*Task statement*
Write out each record exactly as it stands. No pictures belong in the copy.

(Scene comparison data)
────────────────

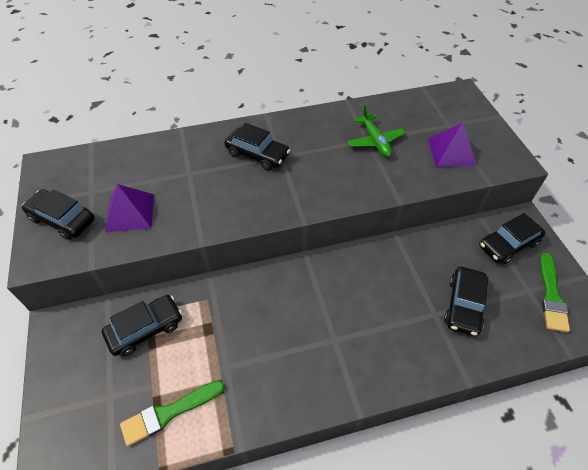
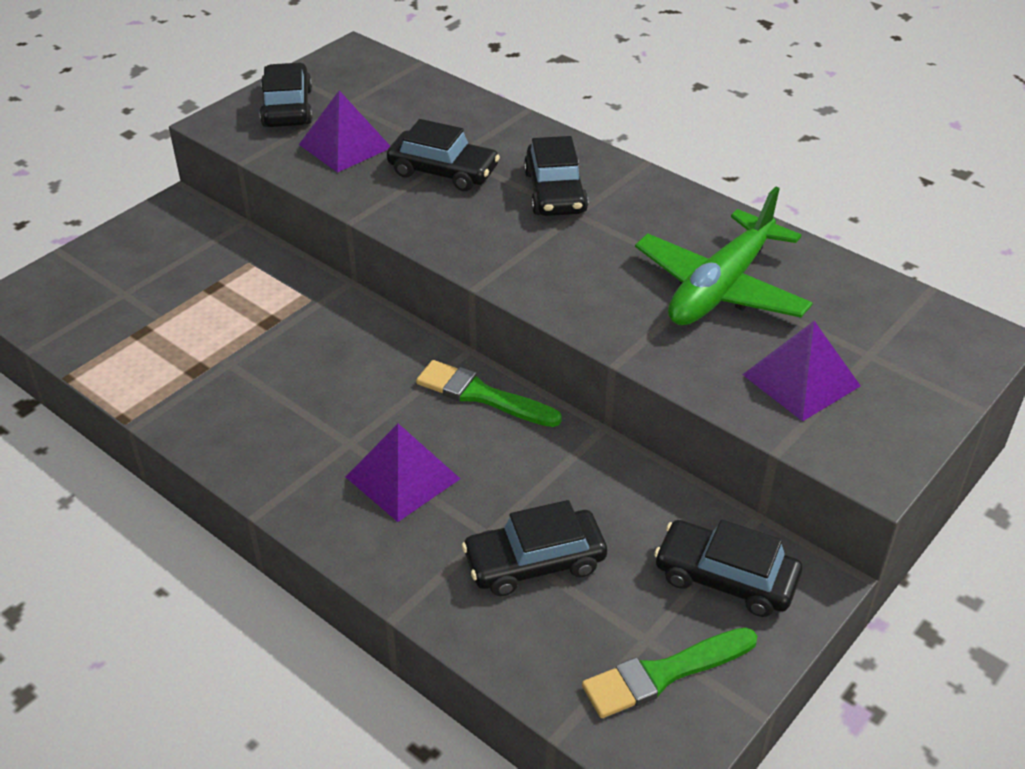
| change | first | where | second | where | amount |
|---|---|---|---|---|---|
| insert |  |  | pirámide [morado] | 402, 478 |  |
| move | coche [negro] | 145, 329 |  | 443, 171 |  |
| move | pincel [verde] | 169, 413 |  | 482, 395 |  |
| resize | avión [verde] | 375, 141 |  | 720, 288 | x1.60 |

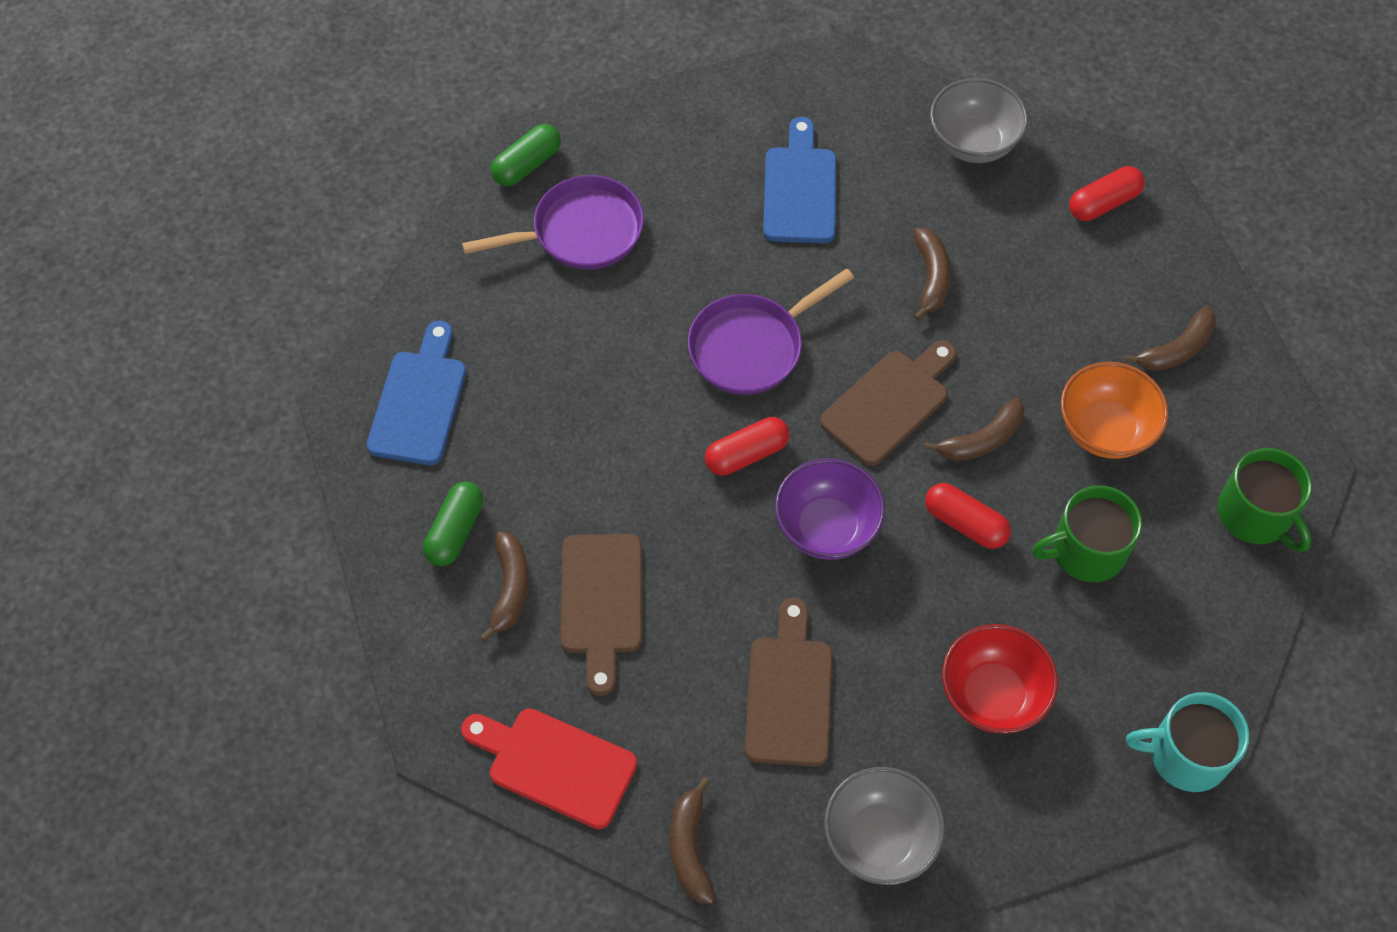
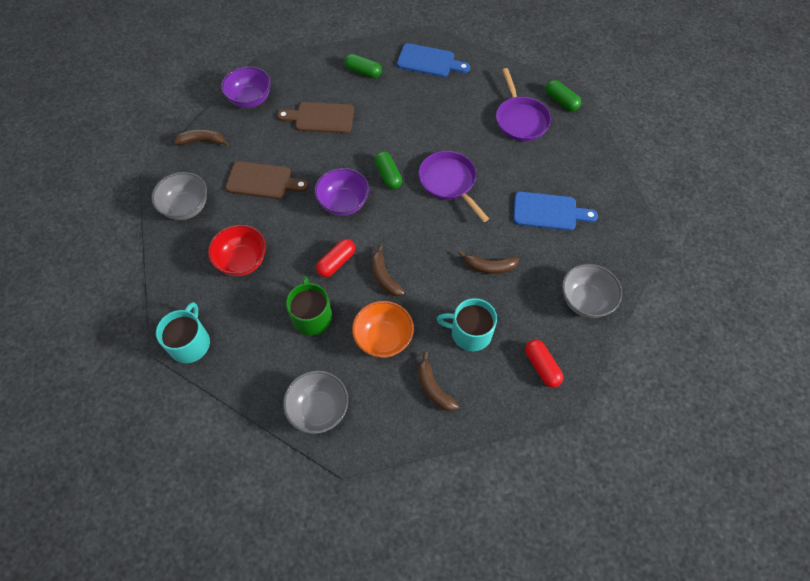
| change | first | where | second | where | amount |
|---|---|---|---|---|---|
| delete | plátano [marrón] | 510, 588 |  |  |  |
| delete | tabla de cortar [marrón] | 889, 403 |  |  |  |
| insert |  |  | taza [turquesa] | 470, 332 |  |
| replace | tabla de cortar [rojo] | 555, 765 | cuenco [morado] | 250, 100 |  |
| replace | taza [verde] | 1255, 514 | cuenco [gris] | 319, 409 |  |
| recolor | cápsula [rojo] | 746, 454 | cápsula [verde] | 388, 175 |  |

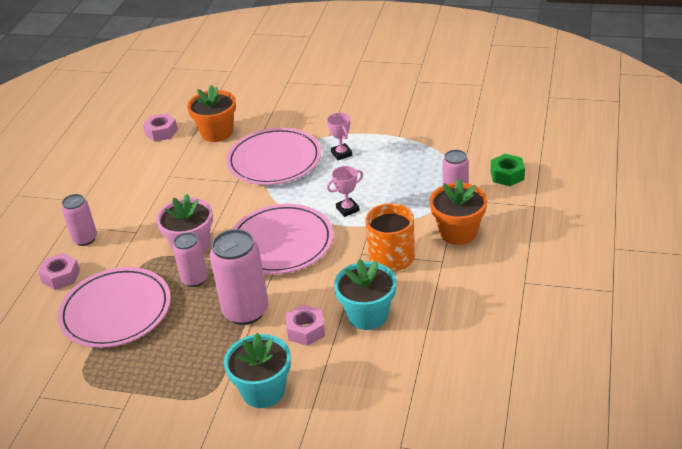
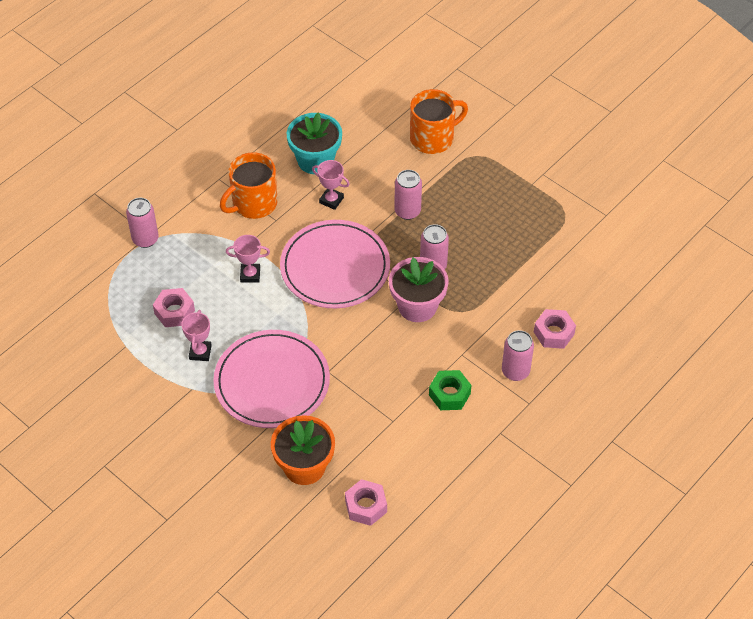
| change | first | where | second | where | amount |
|---|---|---|---|---|---|
| delete | plato [rosa] | 116, 311 |  |  |  |
| delete | maceta [naranja] | 458, 232 |  |  |  |
| insert |  |  | trofeo [rosa] | 331, 200 |  |
| move | tuerca [rosa] | 306, 330 |  | 174, 312 |  |
| move | tuerca [verde] | 507, 175 |  | 449, 394 |  |
| replace | maceta [turquesa] | 263, 391 | taza [naranja] | 433, 138 |  |
| resize | lata [rosa] | 246, 311 |  | 407, 211 | x0.60 |

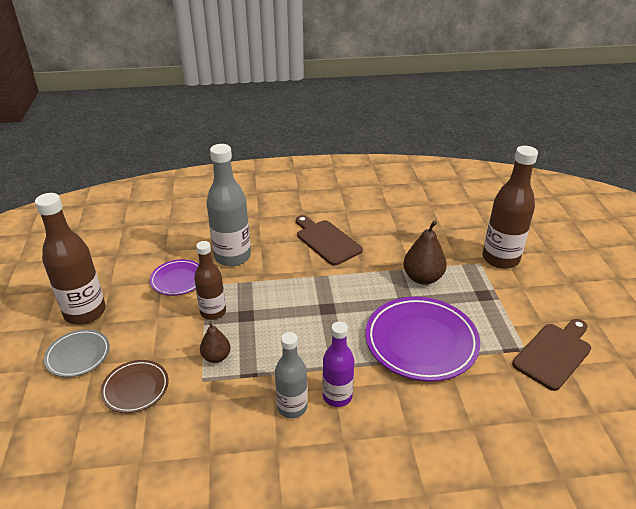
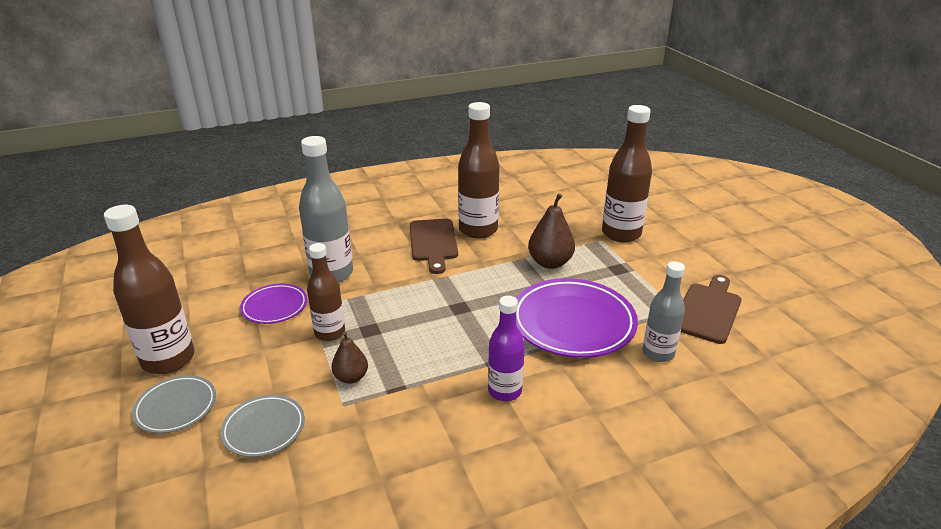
| change | first | where | second | where | amount |
|---|---|---|---|---|---|
| insert |  |  | botella [marrón] | 478, 230 |  |
| move | botella [gris] | 292, 407 |  | 658, 353 |  |
| recolor | plato [marrón] | 135, 388 | plato [gris] | 264, 429 |  |
| rotate | tabla de cortar [marrón] | 326, 241 |  | 433, 243 | 135 degrees counterclockwise |

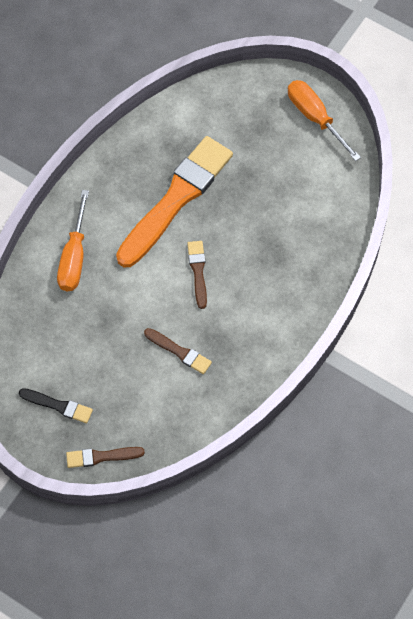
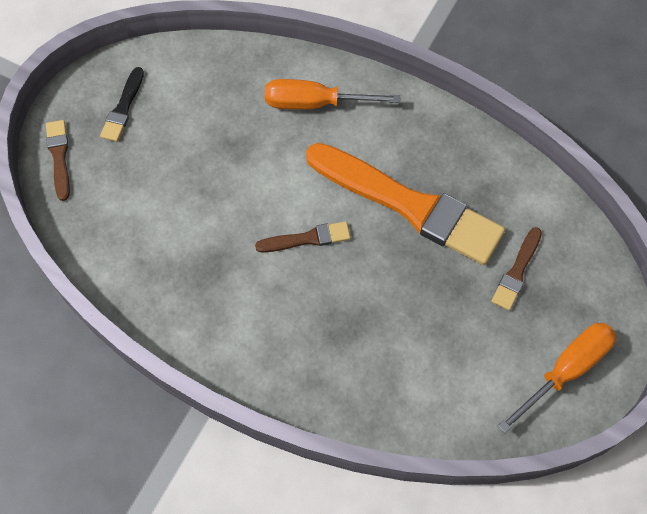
| change | first | where | second | where | amount |
|---|---|---|---|---|---|
| move | pincel [marrón] | 179, 352 |  | 517, 271 |  |

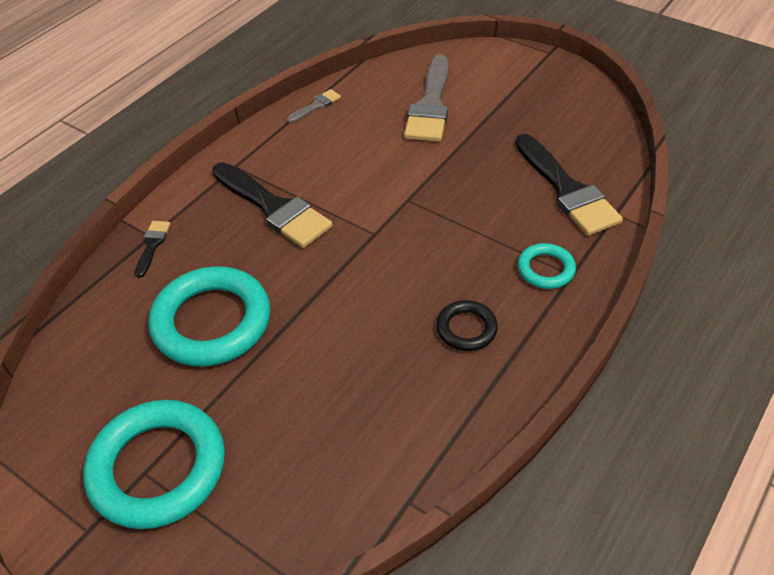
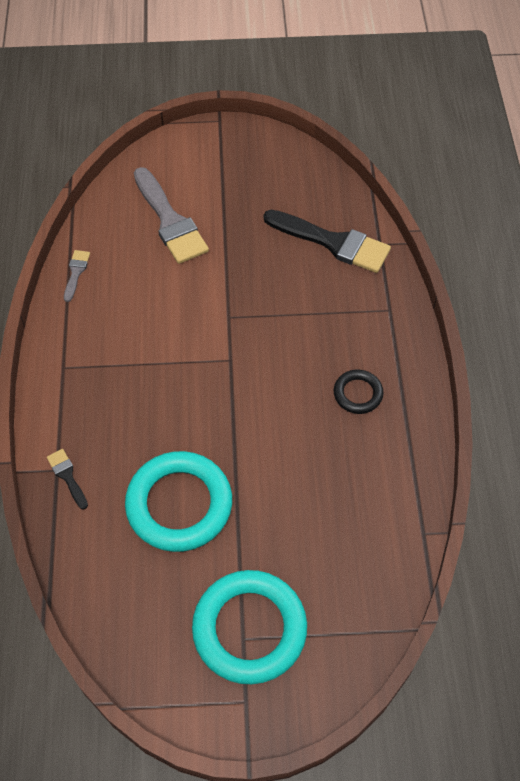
| change | first | where | second | where | amount |
|---|---|---|---|---|---|
| delete | pincel [negro] | 274, 208 |  |  |  |
| delete | anillo [turquesa] | 545, 269 |  |  |  |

────────────────

*Solution to the exercise*
| change | first | where | second | where | amount |
|---|---|---|---|---|---|
| insert |  |  | pirámide [morado] | 402, 478 |  |
| move | coche [negro] | 145, 329 |  | 443, 171 |  |
| move | pincel [verde] | 169, 413 |  | 482, 395 |  |
| resize | avión [verde] | 375, 141 |  | 720, 288 | x1.60 |

| change | first | where | second | where | amount |
|---|---|---|---|---|---|
| delete | plátano [marrón] | 510, 588 |  |  |  |
| delete | tabla de cortar [marrón] | 889, 403 |  |  |  |
| insert |  |  | taza [turquesa] | 470, 332 |  |
| replace | tabla de cortar [rojo] | 555, 765 | cuenco [morado] | 250, 100 |  |
| replace | taza [verde] | 1255, 514 | cuenco [gris] | 319, 409 |  |
| recolor | cápsula [rojo] | 746, 454 | cápsula [verde] | 388, 175 |  |

| change | first | where | second | where | amount |
|---|---|---|---|---|---|
| delete | plato [rosa] | 116, 311 |  |  |  |
| delete | maceta [naranja] | 458, 232 |  |  |  |
| insert |  |  | trofeo [rosa] | 331, 200 |  |
| move | tuerca [rosa] | 306, 330 |  | 174, 312 |  |
| move | tuerca [verde] | 507, 175 |  | 449, 394 |  |
| replace | maceta [turquesa] | 263, 391 | taza [naranja] | 433, 138 |  |
| resize | lata [rosa] | 246, 311 |  | 407, 211 | x0.60 |

| change | first | where | second | where | amount |
|---|---|---|---|---|---|
| insert |  |  | botella [marrón] | 478, 230 |  |
| move | botella [gris] | 292, 407 |  | 658, 353 |  |
| recolor | plato [marrón] | 135, 388 | plato [gris] | 264, 429 |  |
| rotate | tabla de cortar [marrón] | 326, 241 |  | 433, 243 | 135 degrees counterclockwise |

| change | first | where | second | where | amount |
|---|---|---|---|---|---|
| move | pincel [marrón] | 179, 352 |  | 517, 271 |  |

| change | first | where | second | where | amount |
|---|---|---|---|---|---|
| delete | pincel [negro] | 274, 208 |  |  |  |
| delete | anillo [turquesa] | 545, 269 |  |  |  |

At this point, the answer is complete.